> _Work item_
Your output must consist solely of the lines from the one containing "C108: 12pF (GND, OPTO2) -> 12pF (GND, XI)" through the end of the records, reproduced exactly.

Image comparison data:

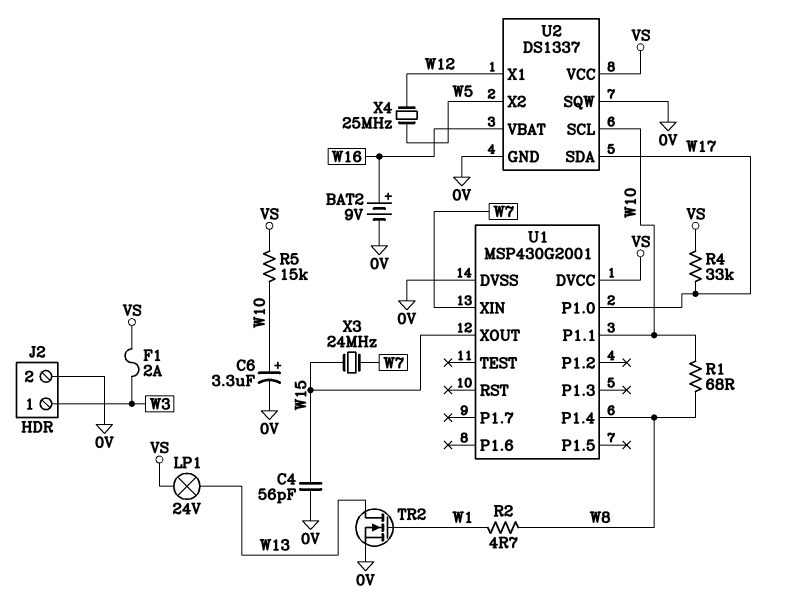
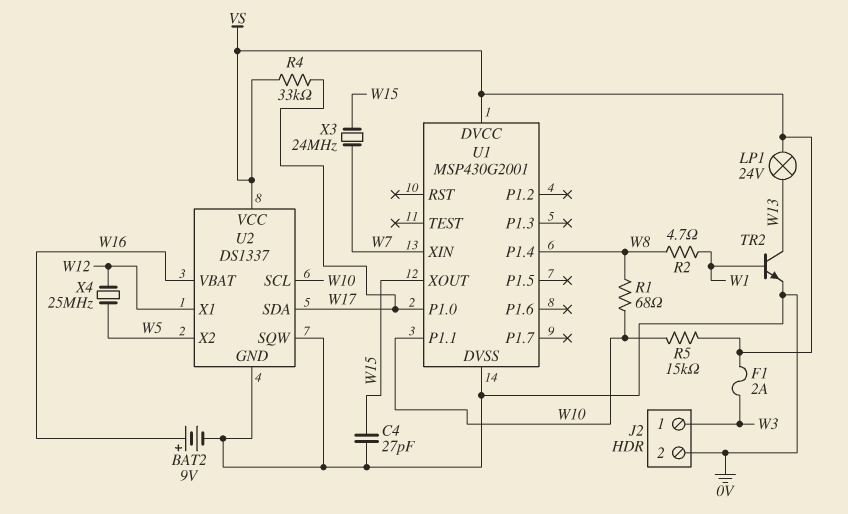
C4: 56pF (0V, W15) -> 27pF (0V, W15)
C6: 3.3uF (plus W10, minus 0V) -> none
TR2: NMOS (G W1, D W13, S 0V) -> NPN (B W1, C W13, E 0V)

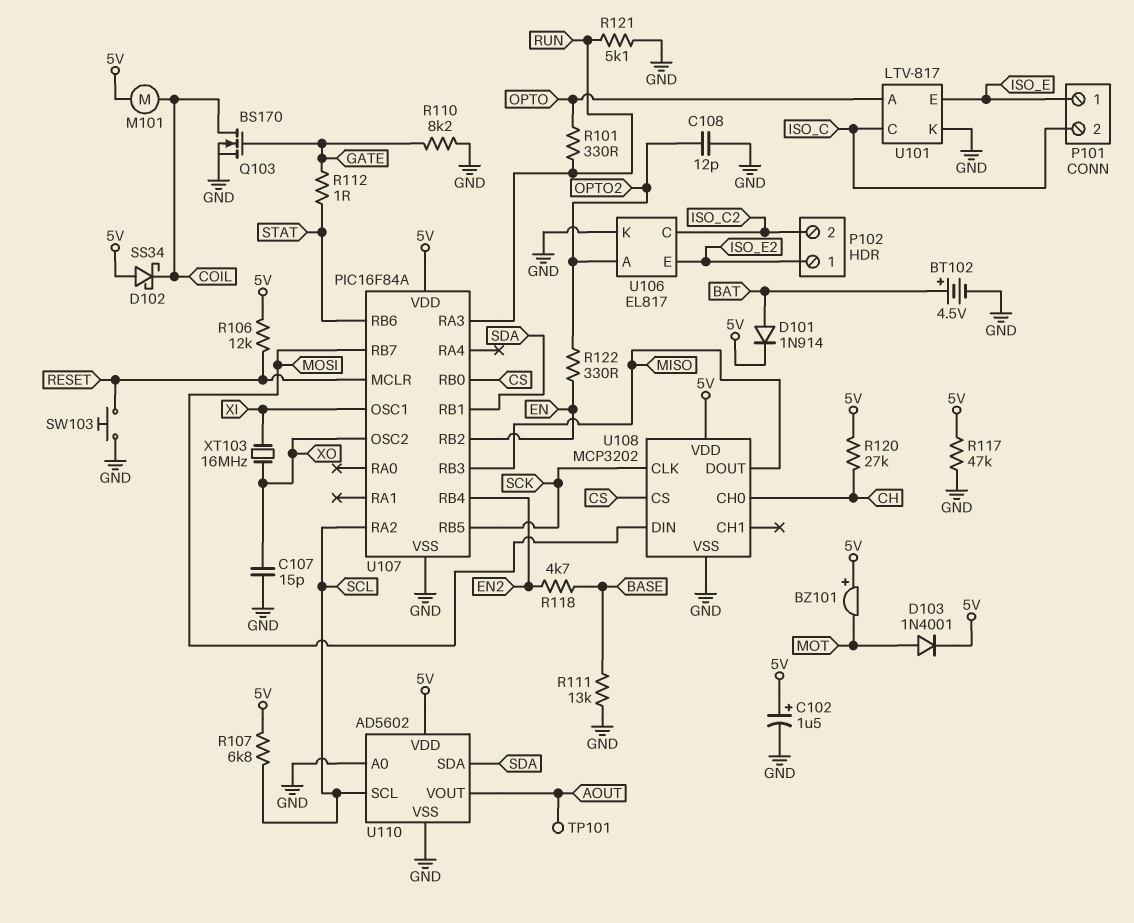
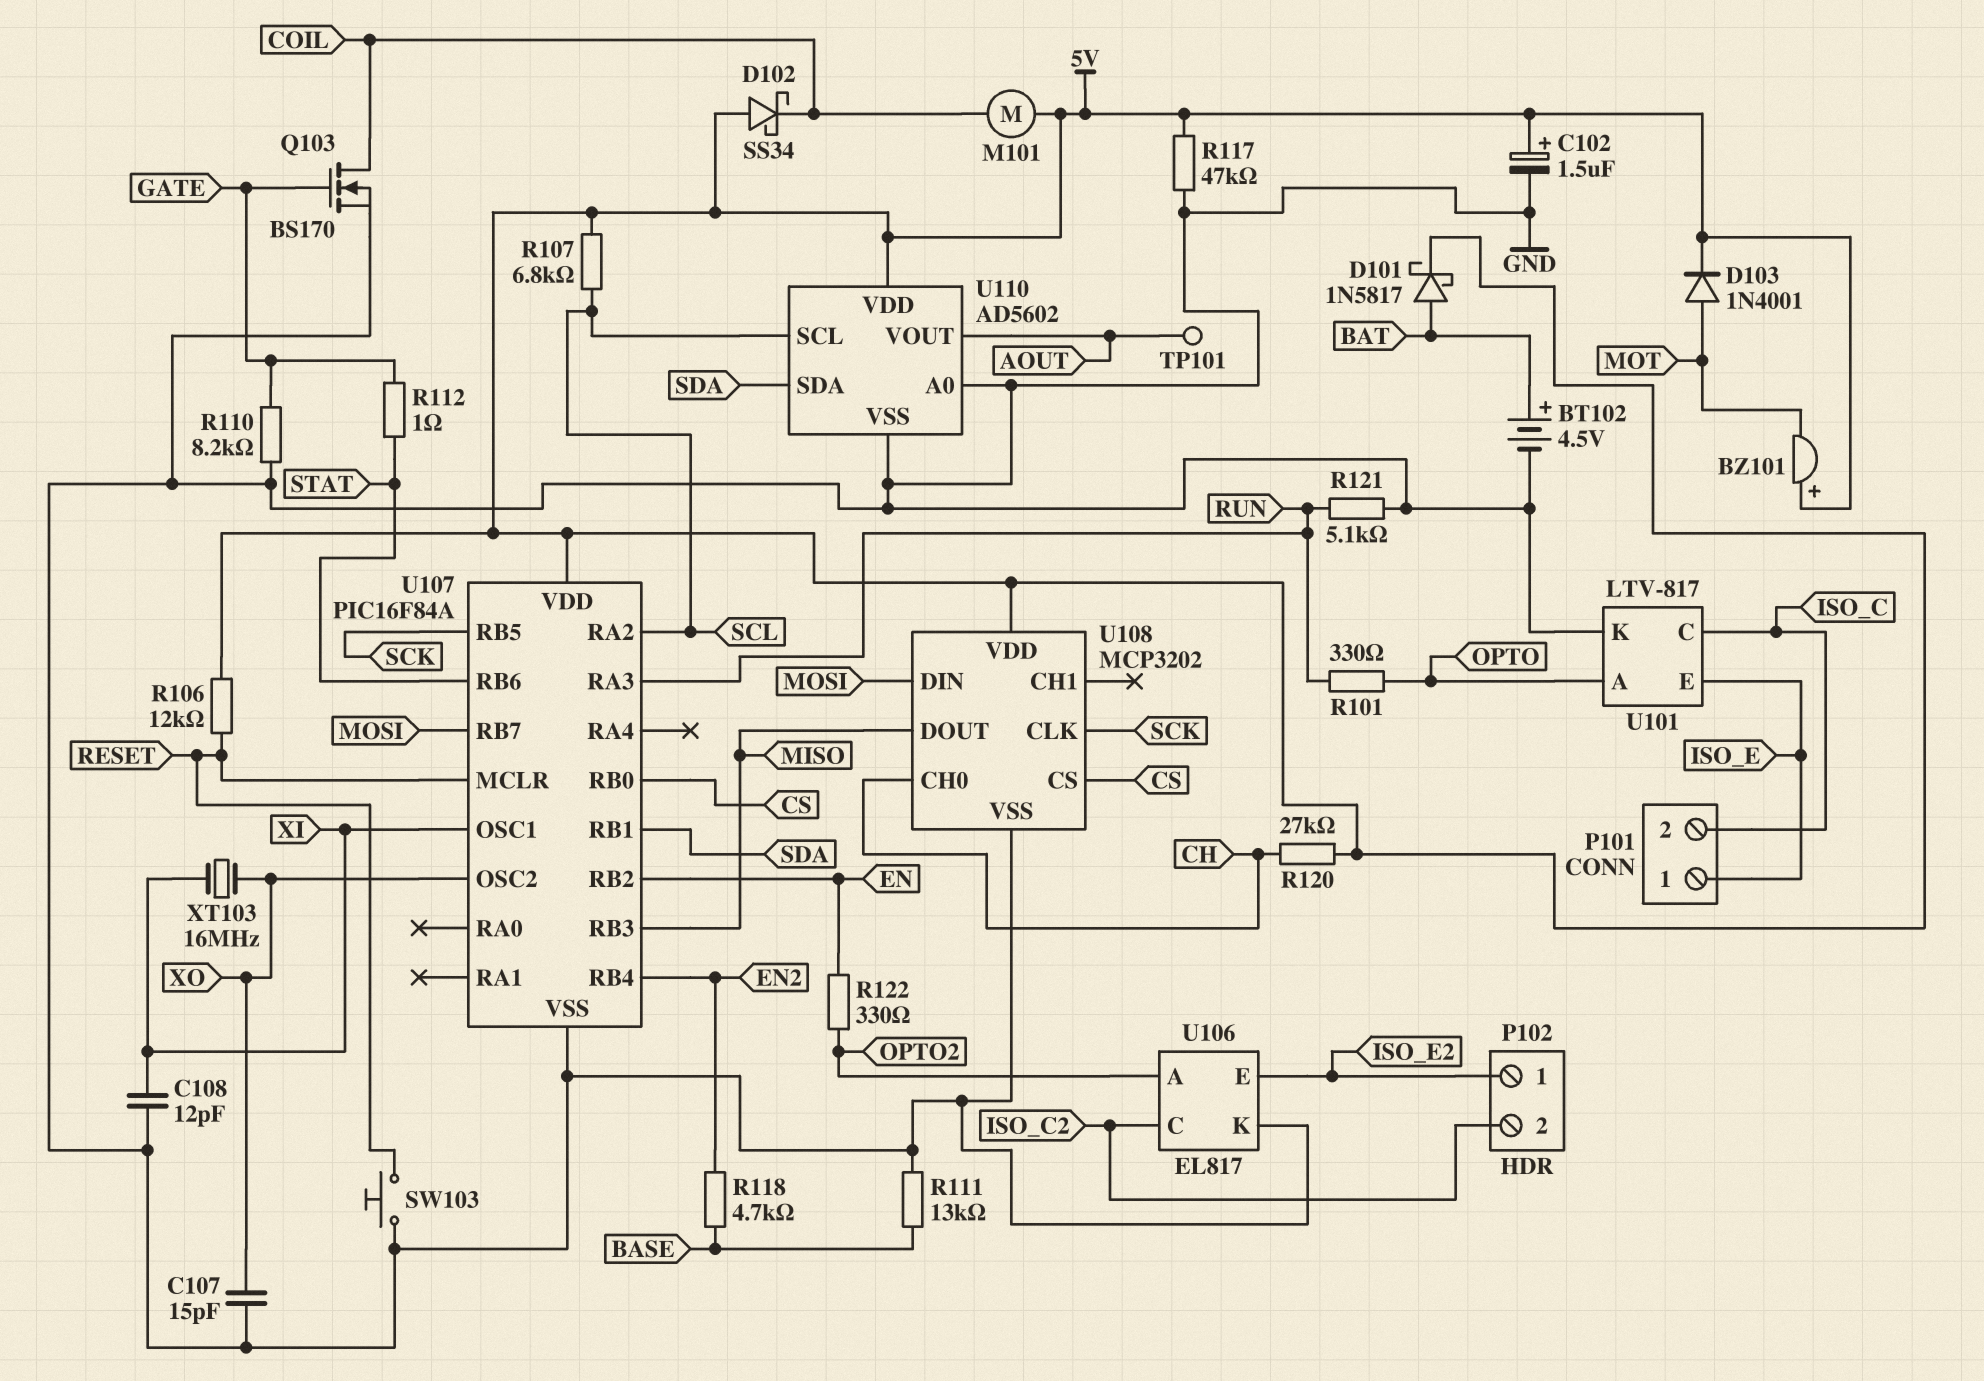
C108: 12pF (GND, OPTO2) -> 12pF (GND, XI)
D101: diode 1N914 (A BAT, K 5V) -> schottky 1N5817 (A BAT, K 5V)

> _Response area_
C108: 12pF (GND, OPTO2) -> 12pF (GND, XI)
D101: diode 1N914 (A BAT, K 5V) -> schottky 1N5817 (A BAT, K 5V)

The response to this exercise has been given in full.